▶ _ASSIGNMENT_:
Please return all of the data exactly as written.

▶ _RECORD EXCERPTS_:
* * * * *
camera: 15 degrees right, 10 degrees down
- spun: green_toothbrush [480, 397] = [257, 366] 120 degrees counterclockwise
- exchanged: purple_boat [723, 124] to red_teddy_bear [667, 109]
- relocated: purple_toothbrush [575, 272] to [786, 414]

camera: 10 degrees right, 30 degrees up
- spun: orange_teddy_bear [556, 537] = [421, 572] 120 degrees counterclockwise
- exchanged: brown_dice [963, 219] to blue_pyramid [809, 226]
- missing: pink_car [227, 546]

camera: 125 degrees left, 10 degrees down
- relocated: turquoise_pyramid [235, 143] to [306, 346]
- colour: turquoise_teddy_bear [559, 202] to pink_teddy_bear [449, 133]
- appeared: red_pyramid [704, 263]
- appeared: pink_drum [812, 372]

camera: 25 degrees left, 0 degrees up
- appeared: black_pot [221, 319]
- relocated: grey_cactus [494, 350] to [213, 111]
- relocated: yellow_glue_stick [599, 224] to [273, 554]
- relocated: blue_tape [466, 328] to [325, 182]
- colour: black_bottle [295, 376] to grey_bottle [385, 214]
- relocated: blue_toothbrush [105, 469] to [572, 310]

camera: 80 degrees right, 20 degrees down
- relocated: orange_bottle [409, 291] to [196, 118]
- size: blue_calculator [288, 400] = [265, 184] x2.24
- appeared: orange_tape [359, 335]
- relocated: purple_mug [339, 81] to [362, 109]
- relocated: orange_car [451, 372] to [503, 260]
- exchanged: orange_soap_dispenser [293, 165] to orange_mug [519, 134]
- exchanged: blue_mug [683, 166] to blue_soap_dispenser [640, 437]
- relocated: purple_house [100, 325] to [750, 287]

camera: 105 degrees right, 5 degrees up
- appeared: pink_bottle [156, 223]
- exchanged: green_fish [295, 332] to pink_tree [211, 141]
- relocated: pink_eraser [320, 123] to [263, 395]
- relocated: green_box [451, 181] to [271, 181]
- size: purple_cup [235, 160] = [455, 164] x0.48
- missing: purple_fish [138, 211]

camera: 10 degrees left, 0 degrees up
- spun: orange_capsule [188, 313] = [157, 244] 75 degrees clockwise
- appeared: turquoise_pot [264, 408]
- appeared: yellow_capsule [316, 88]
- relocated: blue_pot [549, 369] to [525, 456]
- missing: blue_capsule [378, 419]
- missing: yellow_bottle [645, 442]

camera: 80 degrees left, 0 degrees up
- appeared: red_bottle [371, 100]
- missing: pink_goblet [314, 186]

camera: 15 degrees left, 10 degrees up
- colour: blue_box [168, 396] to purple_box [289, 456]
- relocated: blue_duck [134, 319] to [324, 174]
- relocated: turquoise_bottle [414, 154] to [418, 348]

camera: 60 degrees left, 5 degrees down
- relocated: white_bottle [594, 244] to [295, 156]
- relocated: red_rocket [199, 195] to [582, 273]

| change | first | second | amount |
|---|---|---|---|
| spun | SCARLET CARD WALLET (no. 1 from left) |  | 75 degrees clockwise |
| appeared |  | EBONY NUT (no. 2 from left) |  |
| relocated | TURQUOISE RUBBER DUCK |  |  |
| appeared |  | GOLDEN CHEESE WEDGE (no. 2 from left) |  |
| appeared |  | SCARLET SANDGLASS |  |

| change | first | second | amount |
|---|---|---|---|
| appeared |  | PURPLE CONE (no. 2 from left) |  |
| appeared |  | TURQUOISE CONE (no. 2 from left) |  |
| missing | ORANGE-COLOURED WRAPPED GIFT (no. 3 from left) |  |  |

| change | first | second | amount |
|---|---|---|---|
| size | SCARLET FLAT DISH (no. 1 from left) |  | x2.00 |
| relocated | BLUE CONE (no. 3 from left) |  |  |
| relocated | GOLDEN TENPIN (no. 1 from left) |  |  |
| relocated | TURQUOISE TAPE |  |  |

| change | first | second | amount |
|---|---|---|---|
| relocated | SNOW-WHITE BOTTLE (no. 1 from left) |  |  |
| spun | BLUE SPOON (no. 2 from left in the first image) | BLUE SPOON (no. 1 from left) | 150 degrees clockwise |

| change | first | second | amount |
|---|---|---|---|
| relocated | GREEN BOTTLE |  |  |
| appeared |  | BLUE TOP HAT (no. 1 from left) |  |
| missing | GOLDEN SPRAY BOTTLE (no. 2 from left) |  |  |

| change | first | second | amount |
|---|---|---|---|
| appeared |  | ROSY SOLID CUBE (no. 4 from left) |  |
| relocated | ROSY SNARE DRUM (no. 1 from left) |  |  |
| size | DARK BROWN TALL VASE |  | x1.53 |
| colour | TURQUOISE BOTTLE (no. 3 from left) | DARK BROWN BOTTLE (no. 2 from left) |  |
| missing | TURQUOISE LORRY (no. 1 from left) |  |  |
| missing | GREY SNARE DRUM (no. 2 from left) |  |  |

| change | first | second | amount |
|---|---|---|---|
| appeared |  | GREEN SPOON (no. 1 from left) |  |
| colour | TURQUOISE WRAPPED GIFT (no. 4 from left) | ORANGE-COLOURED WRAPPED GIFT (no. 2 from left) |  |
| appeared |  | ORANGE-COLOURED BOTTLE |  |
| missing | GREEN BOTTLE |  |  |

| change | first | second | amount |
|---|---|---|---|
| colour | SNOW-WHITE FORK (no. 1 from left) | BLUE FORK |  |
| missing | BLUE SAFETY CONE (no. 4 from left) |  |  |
* * * * *
▶ _COMPLETED EXERCISE_:
camera: 15 degrees right, 10 degrees down
- spun: green_toothbrush [480, 397] = [257, 366] 120 degrees counterclockwise
- exchanged: purple_boat [723, 124] to red_teddy_bear [667, 109]
- relocated: purple_toothbrush [575, 272] to [786, 414]

camera: 10 degrees right, 30 degrees up
- spun: orange_teddy_bear [556, 537] = [421, 572] 120 degrees counterclockwise
- exchanged: brown_dice [963, 219] to blue_pyramid [809, 226]
- missing: pink_car [227, 546]

camera: 125 degrees left, 10 degrees down
- relocated: turquoise_pyramid [235, 143] to [306, 346]
- colour: turquoise_teddy_bear [559, 202] to pink_teddy_bear [449, 133]
- appeared: red_pyramid [704, 263]
- appeared: pink_drum [812, 372]

camera: 25 degrees left, 0 degrees up
- appeared: black_pot [221, 319]
- relocated: grey_cactus [494, 350] to [213, 111]
- relocated: yellow_glue_stick [599, 224] to [273, 554]
- relocated: blue_tape [466, 328] to [325, 182]
- colour: black_bottle [295, 376] to grey_bottle [385, 214]
- relocated: blue_toothbrush [105, 469] to [572, 310]

camera: 80 degrees right, 20 degrees down
- relocated: orange_bottle [409, 291] to [196, 118]
- size: blue_calculator [288, 400] = [265, 184] x2.24
- appeared: orange_tape [359, 335]
- relocated: purple_mug [339, 81] to [362, 109]
- relocated: orange_car [451, 372] to [503, 260]
- exchanged: orange_soap_dispenser [293, 165] to orange_mug [519, 134]
- exchanged: blue_mug [683, 166] to blue_soap_dispenser [640, 437]
- relocated: purple_house [100, 325] to [750, 287]

camera: 105 degrees right, 5 degrees up
- appeared: pink_bottle [156, 223]
- exchanged: green_fish [295, 332] to pink_tree [211, 141]
- relocated: pink_eraser [320, 123] to [263, 395]
- relocated: green_box [451, 181] to [271, 181]
- size: purple_cup [235, 160] = [455, 164] x0.48
- missing: purple_fish [138, 211]

camera: 10 degrees left, 0 degrees up
- spun: orange_capsule [188, 313] = [157, 244] 75 degrees clockwise
- appeared: turquoise_pot [264, 408]
- appeared: yellow_capsule [316, 88]
- relocated: blue_pot [549, 369] to [525, 456]
- missing: blue_capsule [378, 419]
- missing: yellow_bottle [645, 442]

camera: 80 degrees left, 0 degrees up
- appeared: red_bottle [371, 100]
- missing: pink_goblet [314, 186]

camera: 15 degrees left, 10 degrees up
- colour: blue_box [168, 396] to purple_box [289, 456]
- relocated: blue_duck [134, 319] to [324, 174]
- relocated: turquoise_bottle [414, 154] to [418, 348]

camera: 60 degrees left, 5 degrees down
- relocated: white_bottle [594, 244] to [295, 156]
- relocated: red_rocket [199, 195] to [582, 273]

| change | first | second | amount |
|---|---|---|---|
| spun | SCARLET CARD WALLET (no. 1 from left) |  | 75 degrees clockwise |
| appeared |  | EBONY NUT (no. 2 from left) |  |
| relocated | TURQUOISE RUBBER DUCK |  |  |
| appeared |  | GOLDEN CHEESE WEDGE (no. 2 from left) |  |
| appeared |  | SCARLET SANDGLASS |  |

| change | first | second | amount |
|---|---|---|---|
| appeared |  | PURPLE CONE (no. 2 from left) |  |
| appeared |  | TURQUOISE CONE (no. 2 from left) |  |
| missing | ORANGE-COLOURED WRAPPED GIFT (no. 3 from left) |  |  |

| change | first | second | amount |
|---|---|---|---|
| size | SCARLET FLAT DISH (no. 1 from left) |  | x2.00 |
| relocated | BLUE CONE (no. 3 from left) |  |  |
| relocated | GOLDEN TENPIN (no. 1 from left) |  |  |
| relocated | TURQUOISE TAPE |  |  |

| change | first | second | amount |
|---|---|---|---|
| relocated | SNOW-WHITE BOTTLE (no. 1 from left) |  |  |
| spun | BLUE SPOON (no. 2 from left in the first image) | BLUE SPOON (no. 1 from left) | 150 degrees clockwise |

| change | first | second | amount |
|---|---|---|---|
| relocated | GREEN BOTTLE |  |  |
| appeared |  | BLUE TOP HAT (no. 1 from left) |  |
| missing | GOLDEN SPRAY BOTTLE (no. 2 from left) |  |  |

| change | first | second | amount |
|---|---|---|---|
| appeared |  | ROSY SOLID CUBE (no. 4 from left) |  |
| relocated | ROSY SNARE DRUM (no. 1 from left) |  |  |
| size | DARK BROWN TALL VASE |  | x1.53 |
| colour | TURQUOISE BOTTLE (no. 3 from left) | DARK BROWN BOTTLE (no. 2 from left) |  |
| missing | TURQUOISE LORRY (no. 1 from left) |  |  |
| missing | GREY SNARE DRUM (no. 2 from left) |  |  |

| change | first | second | amount |
|---|---|---|---|
| appeared |  | GREEN SPOON (no. 1 from left) |  |
| colour | TURQUOISE WRAPPED GIFT (no. 4 from left) | ORANGE-COLOURED WRAPPED GIFT (no. 2 from left) |  |
| appeared |  | ORANGE-COLOURED BOTTLE |  |
| missing | GREEN BOTTLE |  |  |

| change | first | second | amount |
|---|---|---|---|
| colour | SNOW-WHITE FORK (no. 1 from left) | BLUE FORK |  |
| missing | BLUE SAFETY CONE (no. 4 from left) |  |  |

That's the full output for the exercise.